##### Input data

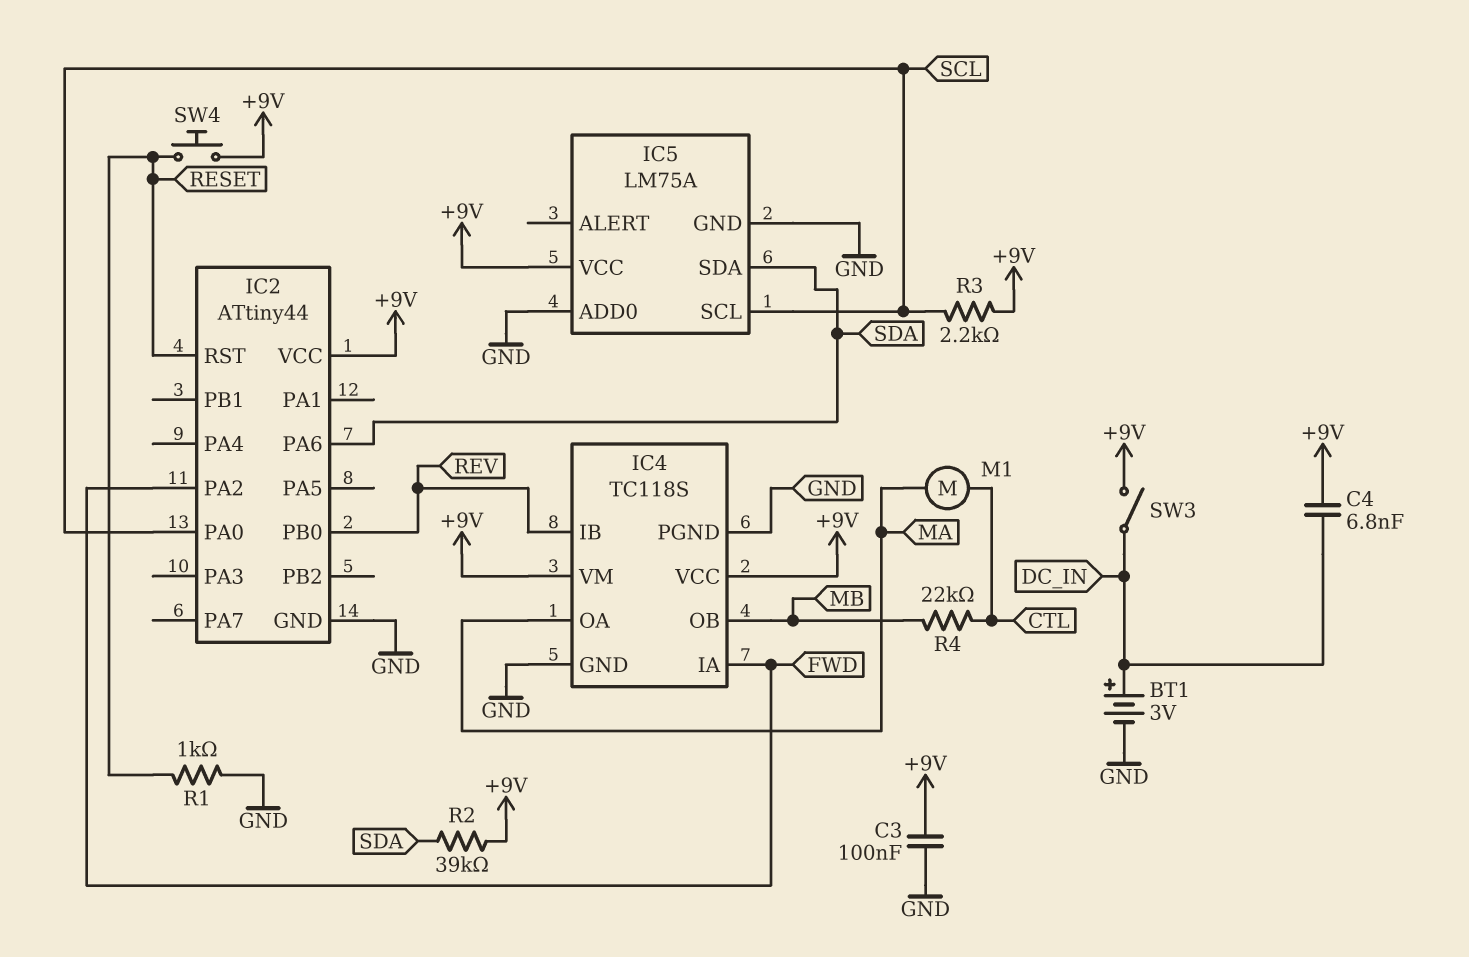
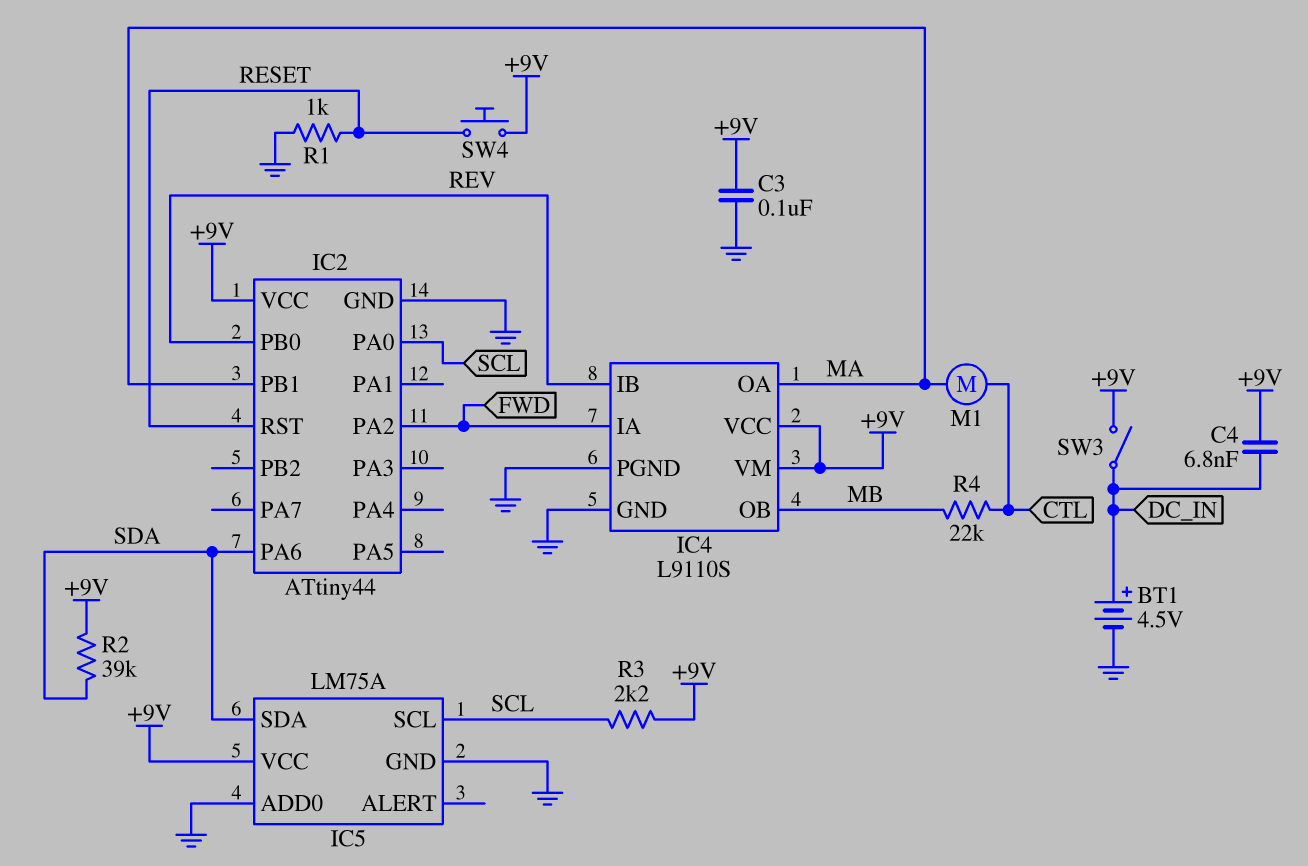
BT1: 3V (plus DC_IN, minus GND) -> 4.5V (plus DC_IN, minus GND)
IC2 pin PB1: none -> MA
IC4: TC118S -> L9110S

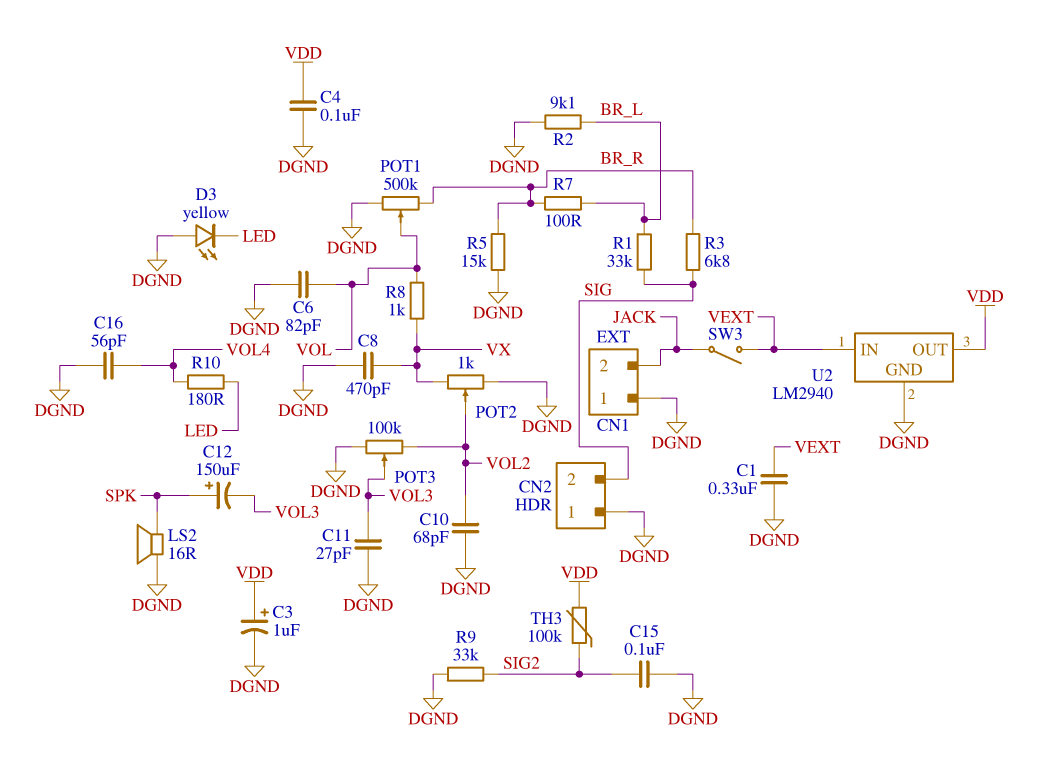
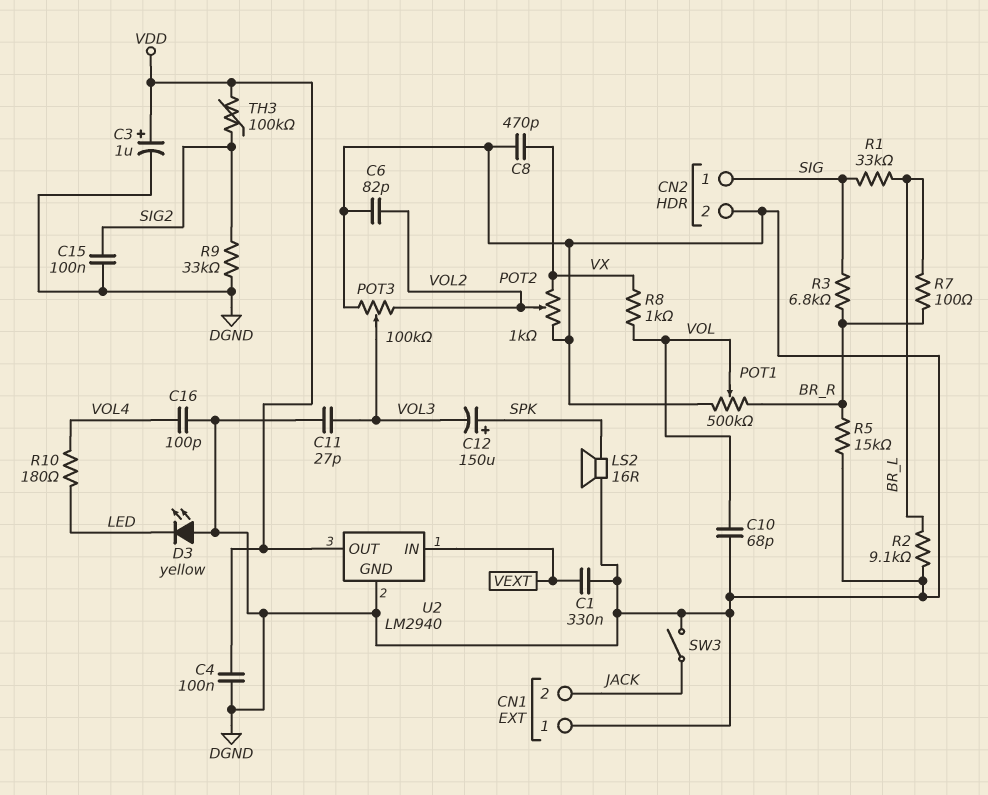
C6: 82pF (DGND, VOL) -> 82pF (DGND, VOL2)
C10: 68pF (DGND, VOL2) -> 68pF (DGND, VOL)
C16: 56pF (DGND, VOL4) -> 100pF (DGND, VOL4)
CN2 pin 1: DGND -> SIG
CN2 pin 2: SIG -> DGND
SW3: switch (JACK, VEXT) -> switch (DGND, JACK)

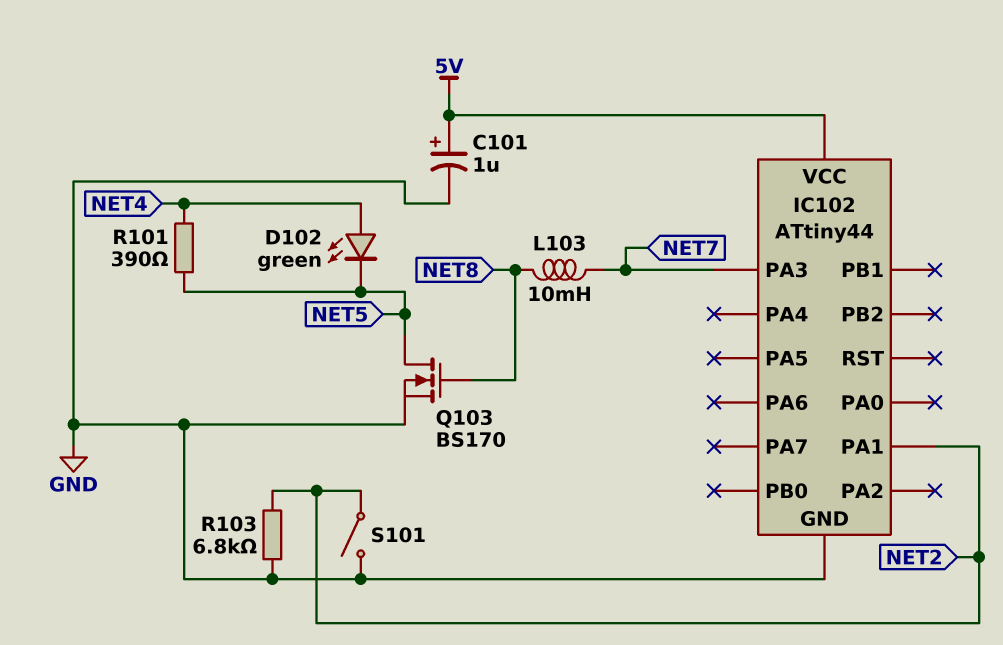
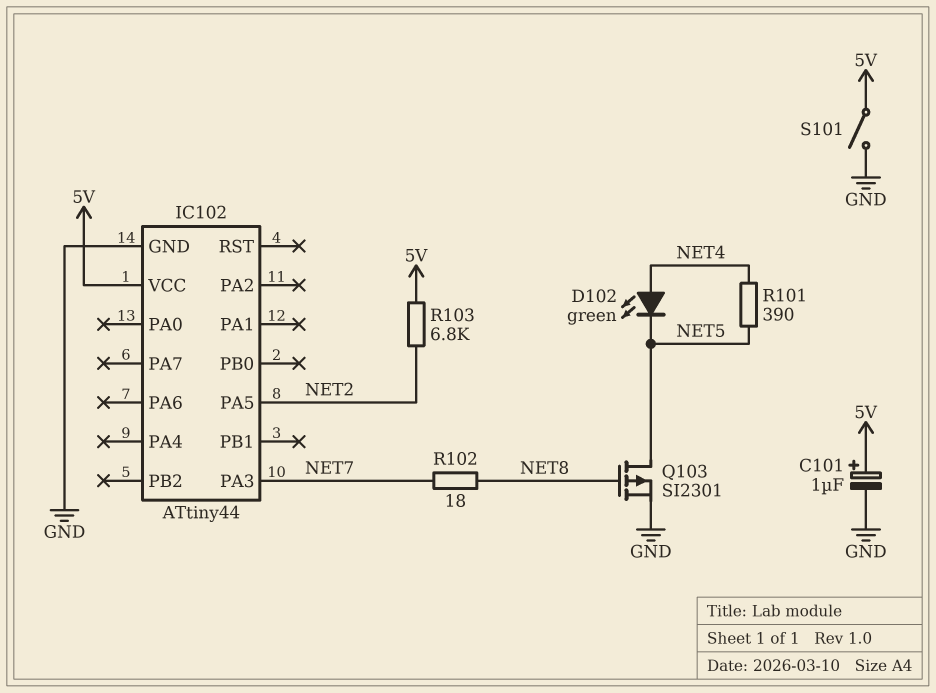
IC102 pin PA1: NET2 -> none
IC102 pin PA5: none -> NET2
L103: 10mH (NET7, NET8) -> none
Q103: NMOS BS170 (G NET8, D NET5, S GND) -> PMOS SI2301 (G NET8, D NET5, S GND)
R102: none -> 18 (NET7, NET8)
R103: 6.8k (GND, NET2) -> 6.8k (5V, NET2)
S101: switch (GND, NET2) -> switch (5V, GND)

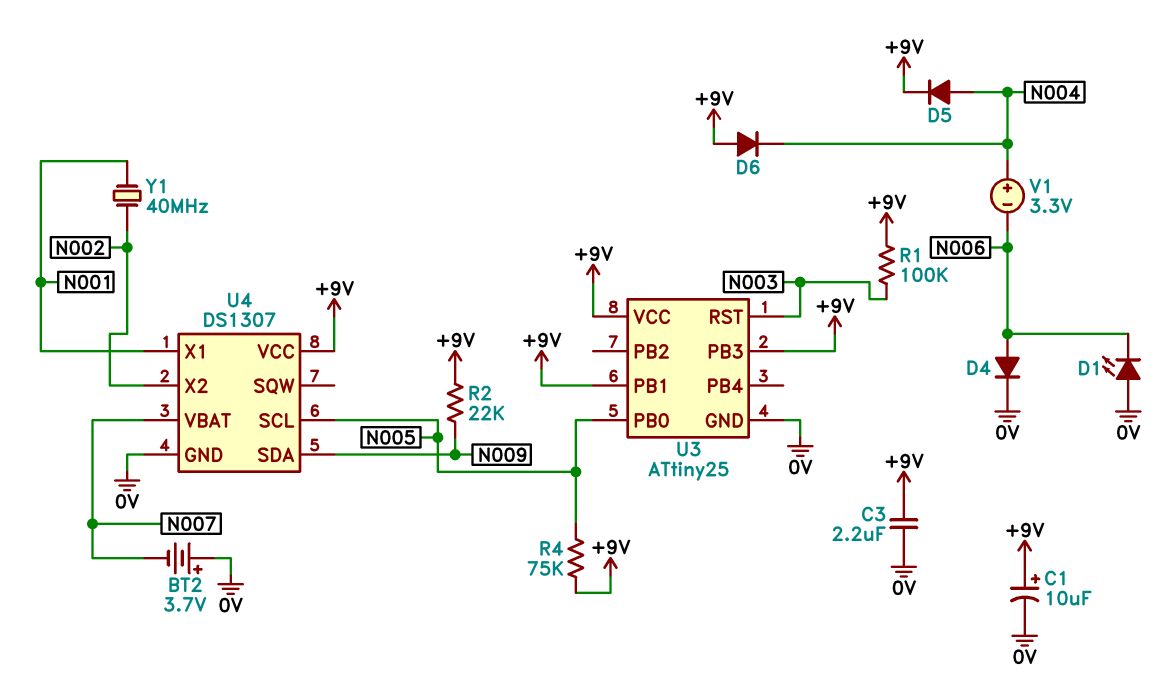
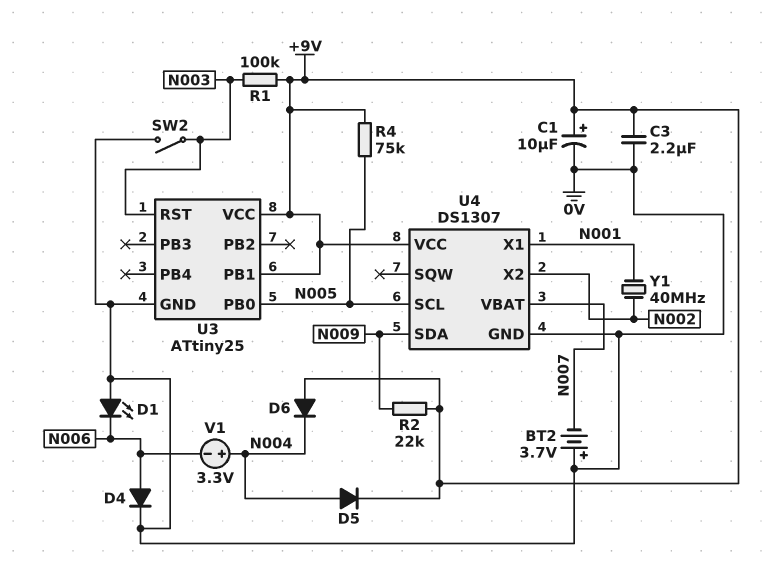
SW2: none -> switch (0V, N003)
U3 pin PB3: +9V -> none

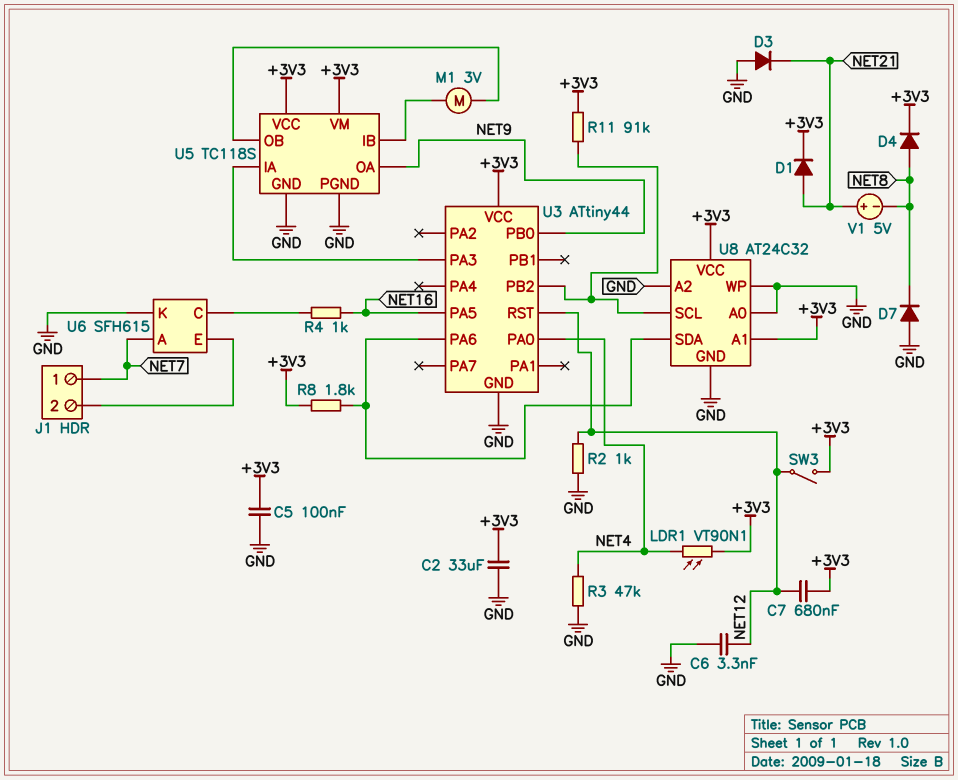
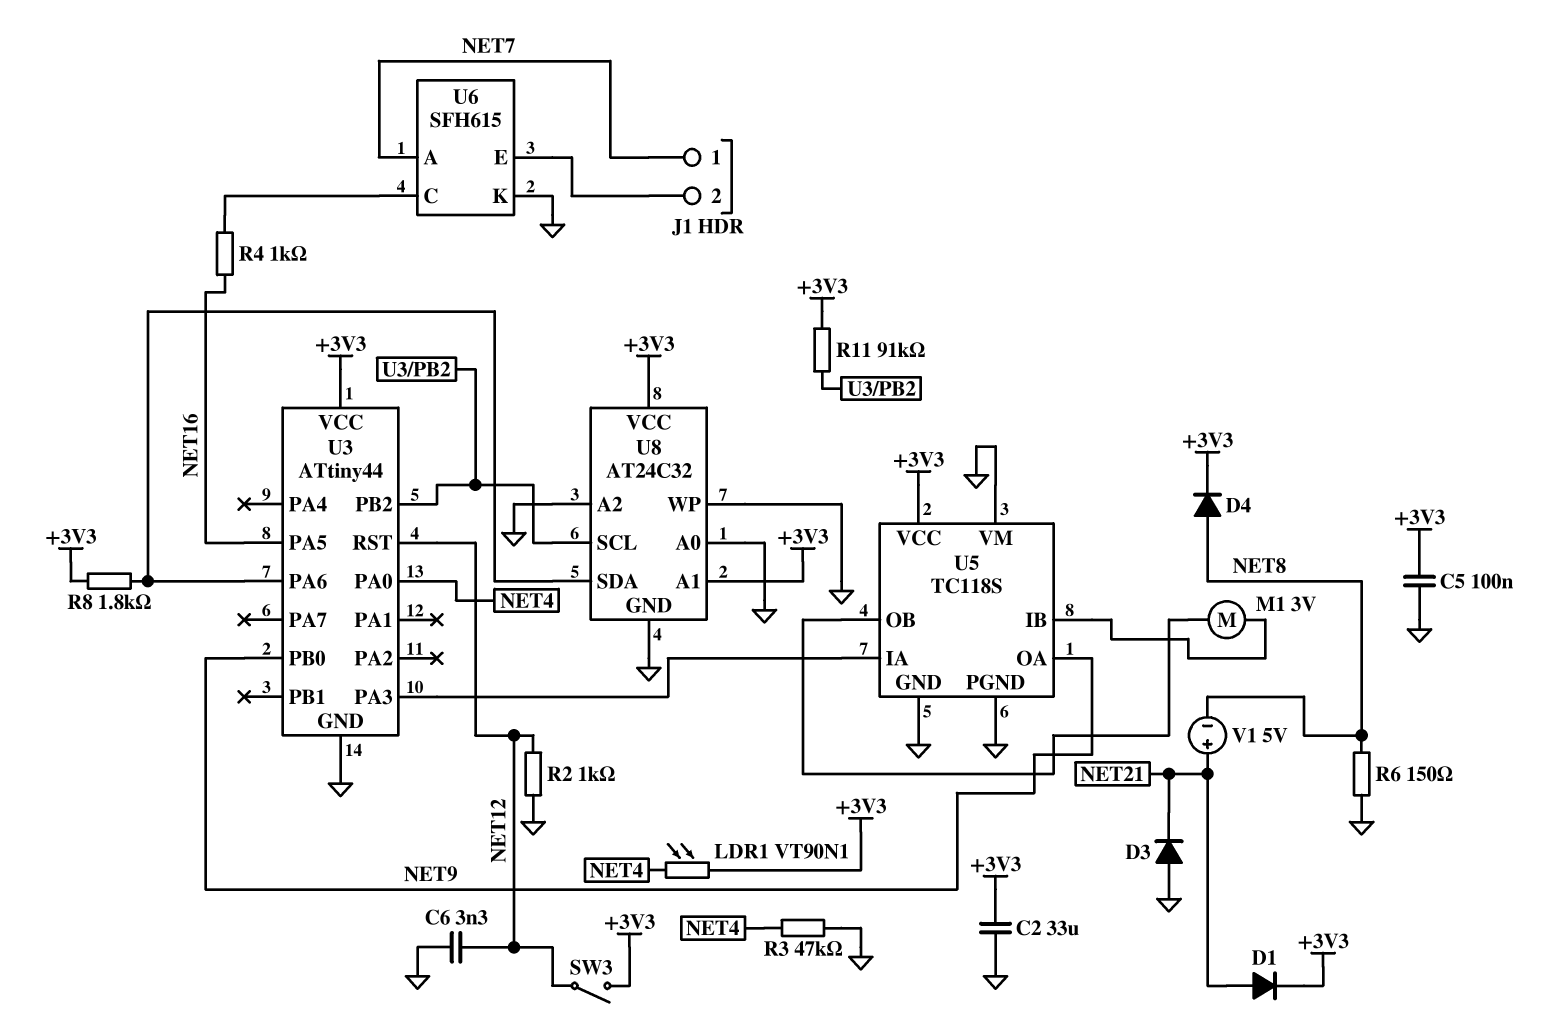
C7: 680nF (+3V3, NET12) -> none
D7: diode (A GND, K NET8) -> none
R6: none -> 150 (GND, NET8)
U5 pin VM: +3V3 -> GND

##########

Exercise requirements:
Pictures should be omitted. Please return exactly the lines from the line that holds "S101: switch (GND, NET2) -> switch (5V, GND)" through the end of the records.

The completed task:
S101: switch (GND, NET2) -> switch (5V, GND)

SW2: none -> switch (0V, N003)
U3 pin PB3: +9V -> none

C7: 680nF (+3V3, NET12) -> none
D7: diode (A GND, K NET8) -> none
R6: none -> 150 (GND, NET8)
U5 pin VM: +3V3 -> GND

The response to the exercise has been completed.